= Directive =
Below are entries. Copy exactly the lines running from the line that holds "dining table: (649, 118)" to the line that holds "fireplace: (704, 398)", with both ends included.

= Supplied data =
|---|
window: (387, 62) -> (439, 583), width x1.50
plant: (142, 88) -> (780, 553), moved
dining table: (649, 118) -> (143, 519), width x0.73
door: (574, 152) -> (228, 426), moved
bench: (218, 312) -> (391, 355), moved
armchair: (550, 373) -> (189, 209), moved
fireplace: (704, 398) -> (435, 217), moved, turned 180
|---|
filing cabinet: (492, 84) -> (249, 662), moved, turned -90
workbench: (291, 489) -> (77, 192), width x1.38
|---|
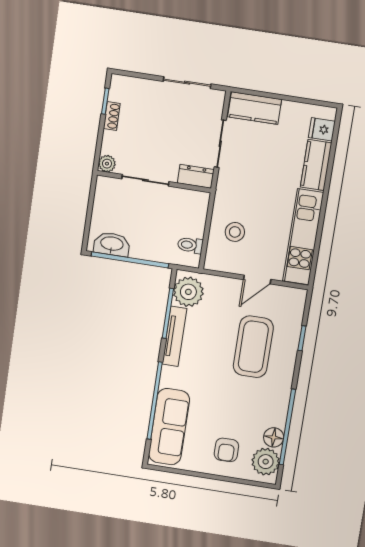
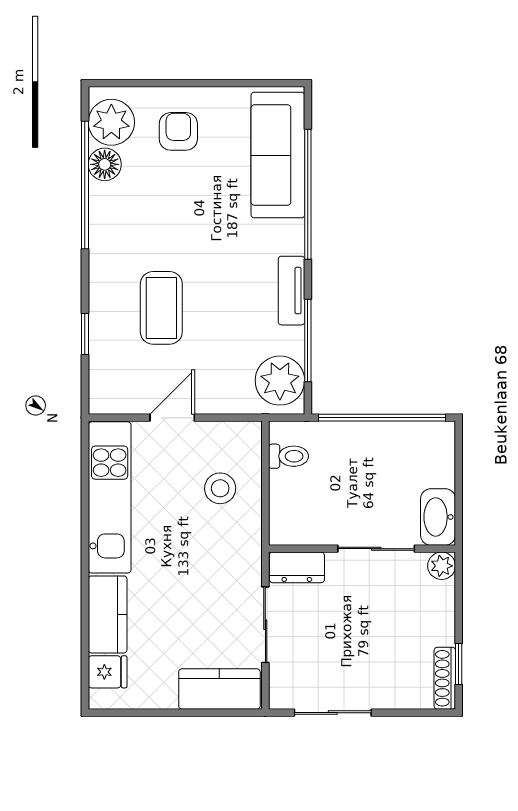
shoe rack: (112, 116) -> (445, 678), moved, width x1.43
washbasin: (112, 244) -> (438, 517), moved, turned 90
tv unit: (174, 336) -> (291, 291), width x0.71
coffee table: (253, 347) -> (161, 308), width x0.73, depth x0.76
|---|
= Expected answer =
dining table: (649, 118) -> (143, 519), width x0.73
door: (574, 152) -> (228, 426), moved
bench: (218, 312) -> (391, 355), moved
armchair: (550, 373) -> (189, 209), moved
fireplace: (704, 398) -> (435, 217), moved, turned 180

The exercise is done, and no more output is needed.